- Records provided:
_ _ _ _ _ _ _

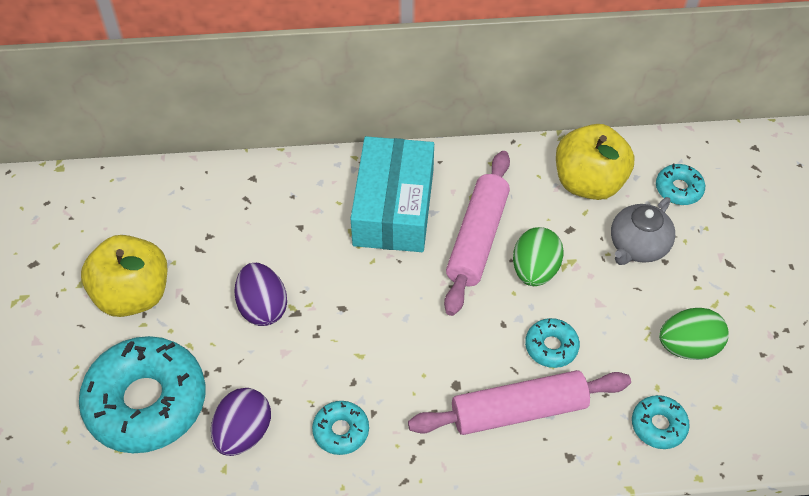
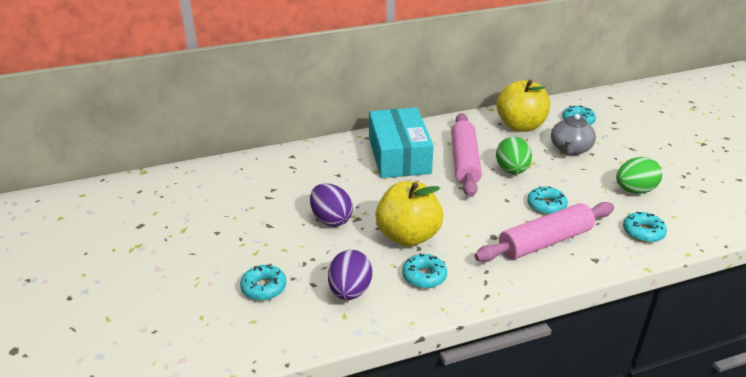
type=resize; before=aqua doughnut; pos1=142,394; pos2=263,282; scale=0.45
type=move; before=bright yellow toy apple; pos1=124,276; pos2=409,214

_ _ _ _ _ _ _

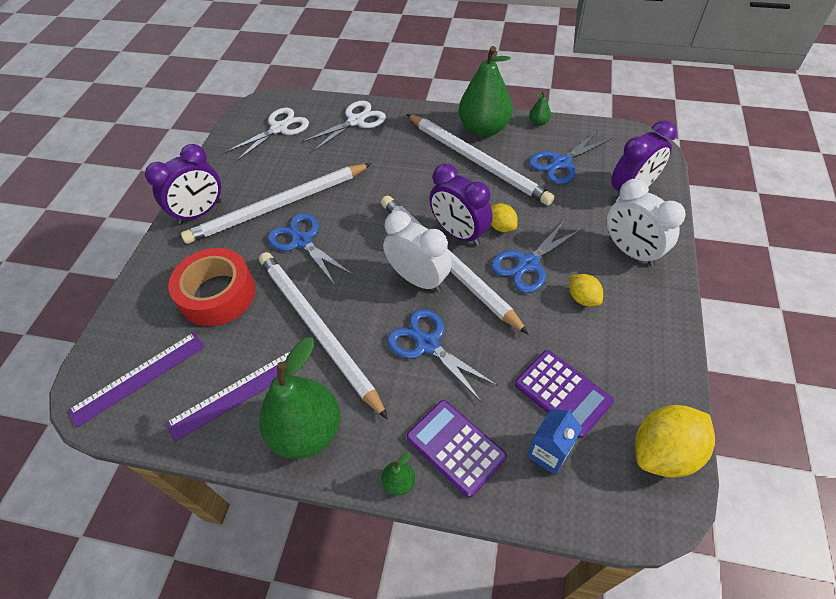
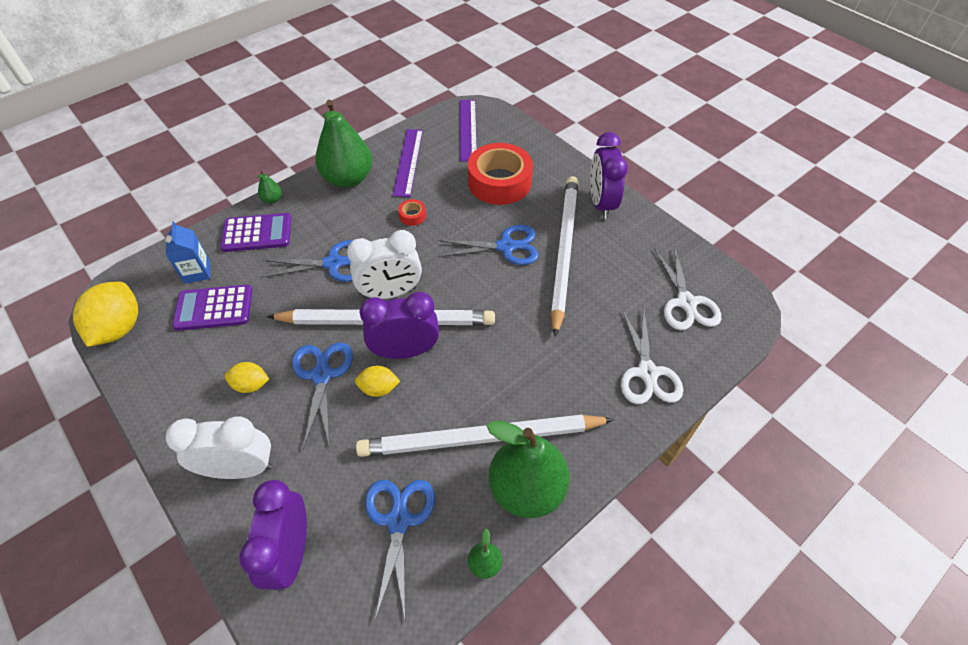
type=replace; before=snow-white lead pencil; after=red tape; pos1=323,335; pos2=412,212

_ _ _ _ _ _ _

- What needs to be done: Taking the entries above, restate exactly those lines that fall between the line with "type=resize; before=aqua doughnut;" and the line with "type=move; before=bright yellow", keeping both of those lines too.

- Finished task:
type=resize; before=aqua doughnut; pos1=142,394; pos2=263,282; scale=0.45
type=move; before=bright yellow toy apple; pos1=124,276; pos2=409,214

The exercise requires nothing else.